A word-for-word copy of the line containing "SW2: button (GND, MODE) -> switch (GND, MODE)" and every following line to the end of the data below is all the answer should hold.

━━━ Data to use

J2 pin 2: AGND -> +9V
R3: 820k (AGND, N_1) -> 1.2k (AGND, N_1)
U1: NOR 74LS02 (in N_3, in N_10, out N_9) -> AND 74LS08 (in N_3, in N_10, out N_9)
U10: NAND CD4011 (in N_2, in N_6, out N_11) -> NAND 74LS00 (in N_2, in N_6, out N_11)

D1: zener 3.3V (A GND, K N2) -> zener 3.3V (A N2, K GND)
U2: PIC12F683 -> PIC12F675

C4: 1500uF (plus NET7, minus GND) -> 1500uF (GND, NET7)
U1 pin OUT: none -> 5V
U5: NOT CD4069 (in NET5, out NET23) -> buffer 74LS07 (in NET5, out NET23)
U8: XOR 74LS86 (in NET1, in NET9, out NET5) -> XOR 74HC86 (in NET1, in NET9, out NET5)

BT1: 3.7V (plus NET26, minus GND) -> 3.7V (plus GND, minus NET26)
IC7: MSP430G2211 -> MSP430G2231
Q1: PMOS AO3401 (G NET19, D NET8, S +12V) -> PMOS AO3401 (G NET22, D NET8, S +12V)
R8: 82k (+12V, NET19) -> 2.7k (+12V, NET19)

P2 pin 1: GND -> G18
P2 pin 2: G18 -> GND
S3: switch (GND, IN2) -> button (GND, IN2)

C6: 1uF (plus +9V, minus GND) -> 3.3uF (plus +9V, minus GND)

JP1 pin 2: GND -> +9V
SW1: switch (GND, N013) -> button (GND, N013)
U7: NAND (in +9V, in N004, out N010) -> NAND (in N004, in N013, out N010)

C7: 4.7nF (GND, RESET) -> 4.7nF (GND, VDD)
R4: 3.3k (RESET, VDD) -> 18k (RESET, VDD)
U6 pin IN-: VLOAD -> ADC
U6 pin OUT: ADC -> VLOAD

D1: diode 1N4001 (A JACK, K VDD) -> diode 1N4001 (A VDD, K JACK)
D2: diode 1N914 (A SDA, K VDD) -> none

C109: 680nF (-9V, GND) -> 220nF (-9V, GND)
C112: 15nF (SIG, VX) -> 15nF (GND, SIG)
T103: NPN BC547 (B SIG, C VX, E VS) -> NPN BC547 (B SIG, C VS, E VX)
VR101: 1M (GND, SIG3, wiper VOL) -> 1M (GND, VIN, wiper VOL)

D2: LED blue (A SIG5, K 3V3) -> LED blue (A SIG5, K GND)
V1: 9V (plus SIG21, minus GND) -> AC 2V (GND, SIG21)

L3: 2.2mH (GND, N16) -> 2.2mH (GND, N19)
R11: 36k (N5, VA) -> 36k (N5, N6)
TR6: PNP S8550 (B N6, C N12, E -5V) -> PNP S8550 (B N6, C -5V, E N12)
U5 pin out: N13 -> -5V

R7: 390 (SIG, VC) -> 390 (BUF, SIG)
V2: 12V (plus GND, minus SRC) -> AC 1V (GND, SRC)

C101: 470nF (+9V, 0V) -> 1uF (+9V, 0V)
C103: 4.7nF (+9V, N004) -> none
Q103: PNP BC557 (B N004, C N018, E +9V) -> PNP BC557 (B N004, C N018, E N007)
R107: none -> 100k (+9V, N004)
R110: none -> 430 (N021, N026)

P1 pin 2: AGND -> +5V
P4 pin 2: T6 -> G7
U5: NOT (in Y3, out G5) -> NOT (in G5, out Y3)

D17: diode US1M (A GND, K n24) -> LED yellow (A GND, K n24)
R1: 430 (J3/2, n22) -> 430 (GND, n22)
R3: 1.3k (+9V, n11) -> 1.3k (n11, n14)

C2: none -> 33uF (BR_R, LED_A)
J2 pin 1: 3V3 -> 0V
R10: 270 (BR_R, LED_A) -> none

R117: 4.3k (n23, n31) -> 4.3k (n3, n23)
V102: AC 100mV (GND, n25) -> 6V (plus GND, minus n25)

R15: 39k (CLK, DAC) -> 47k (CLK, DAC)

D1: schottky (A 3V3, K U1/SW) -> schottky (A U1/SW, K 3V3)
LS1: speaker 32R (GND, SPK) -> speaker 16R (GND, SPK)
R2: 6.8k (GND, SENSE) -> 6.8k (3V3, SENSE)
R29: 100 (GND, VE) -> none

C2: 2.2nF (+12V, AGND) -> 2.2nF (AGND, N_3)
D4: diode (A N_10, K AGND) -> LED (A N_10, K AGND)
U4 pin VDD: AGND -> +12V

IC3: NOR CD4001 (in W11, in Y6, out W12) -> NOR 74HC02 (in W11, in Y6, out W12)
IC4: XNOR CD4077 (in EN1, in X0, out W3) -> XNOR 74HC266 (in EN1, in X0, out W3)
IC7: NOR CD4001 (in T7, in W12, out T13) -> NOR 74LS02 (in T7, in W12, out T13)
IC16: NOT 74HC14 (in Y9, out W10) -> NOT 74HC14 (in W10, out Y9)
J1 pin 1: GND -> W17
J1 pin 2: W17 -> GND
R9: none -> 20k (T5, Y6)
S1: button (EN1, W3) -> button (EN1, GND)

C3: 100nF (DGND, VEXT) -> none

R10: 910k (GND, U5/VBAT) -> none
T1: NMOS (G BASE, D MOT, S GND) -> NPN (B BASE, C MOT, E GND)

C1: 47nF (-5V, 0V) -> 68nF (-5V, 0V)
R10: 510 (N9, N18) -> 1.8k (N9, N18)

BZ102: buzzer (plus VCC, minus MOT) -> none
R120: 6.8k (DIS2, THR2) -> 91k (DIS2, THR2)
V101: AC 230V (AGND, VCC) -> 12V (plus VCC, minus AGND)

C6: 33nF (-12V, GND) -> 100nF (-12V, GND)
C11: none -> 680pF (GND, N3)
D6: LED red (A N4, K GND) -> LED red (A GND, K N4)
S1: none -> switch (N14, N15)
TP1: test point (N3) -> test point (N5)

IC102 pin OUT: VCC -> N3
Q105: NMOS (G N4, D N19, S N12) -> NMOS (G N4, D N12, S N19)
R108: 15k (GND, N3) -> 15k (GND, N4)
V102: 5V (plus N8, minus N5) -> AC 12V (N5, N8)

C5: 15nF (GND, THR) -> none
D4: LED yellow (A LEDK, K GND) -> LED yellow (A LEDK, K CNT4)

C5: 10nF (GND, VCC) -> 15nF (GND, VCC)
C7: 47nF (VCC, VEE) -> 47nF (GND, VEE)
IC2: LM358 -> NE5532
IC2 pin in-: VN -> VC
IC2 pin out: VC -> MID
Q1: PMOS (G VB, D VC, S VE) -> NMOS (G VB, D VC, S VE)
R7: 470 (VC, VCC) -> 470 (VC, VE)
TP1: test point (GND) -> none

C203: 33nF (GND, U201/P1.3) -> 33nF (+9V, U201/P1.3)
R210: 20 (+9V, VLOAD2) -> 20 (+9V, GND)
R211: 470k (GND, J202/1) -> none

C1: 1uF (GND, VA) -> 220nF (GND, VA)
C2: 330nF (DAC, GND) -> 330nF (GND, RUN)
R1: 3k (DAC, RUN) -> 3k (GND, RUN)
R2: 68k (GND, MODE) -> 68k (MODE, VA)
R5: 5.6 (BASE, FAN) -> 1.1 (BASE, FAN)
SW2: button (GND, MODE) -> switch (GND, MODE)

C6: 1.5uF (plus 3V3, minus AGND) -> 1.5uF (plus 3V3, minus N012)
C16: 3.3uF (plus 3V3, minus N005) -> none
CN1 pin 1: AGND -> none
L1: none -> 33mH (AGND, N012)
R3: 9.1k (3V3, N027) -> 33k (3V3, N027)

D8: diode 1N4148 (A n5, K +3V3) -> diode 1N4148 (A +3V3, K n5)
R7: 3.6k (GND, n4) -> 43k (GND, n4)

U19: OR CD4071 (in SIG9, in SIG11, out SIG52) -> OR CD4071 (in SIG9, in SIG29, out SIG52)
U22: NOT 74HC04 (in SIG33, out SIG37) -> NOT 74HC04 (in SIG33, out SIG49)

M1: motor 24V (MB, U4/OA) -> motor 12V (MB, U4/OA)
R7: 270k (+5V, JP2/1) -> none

━━━━━━

**Completed task**
SW2: button (GND, MODE) -> switch (GND, MODE)

C6: 1.5uF (plus 3V3, minus AGND) -> 1.5uF (plus 3V3, minus N012)
C16: 3.3uF (plus 3V3, minus N005) -> none
CN1 pin 1: AGND -> none
L1: none -> 33mH (AGND, N012)
R3: 9.1k (3V3, N027) -> 33k (3V3, N027)

D8: diode 1N4148 (A n5, K +3V3) -> diode 1N4148 (A +3V3, K n5)
R7: 3.6k (GND, n4) -> 43k (GND, n4)

U19: OR CD4071 (in SIG9, in SIG11, out SIG52) -> OR CD4071 (in SIG9, in SIG29, out SIG52)
U22: NOT 74HC04 (in SIG33, out SIG37) -> NOT 74HC04 (in SIG33, out SIG49)

M1: motor 24V (MB, U4/OA) -> motor 12V (MB, U4/OA)
R7: 270k (+5V, JP2/1) -> none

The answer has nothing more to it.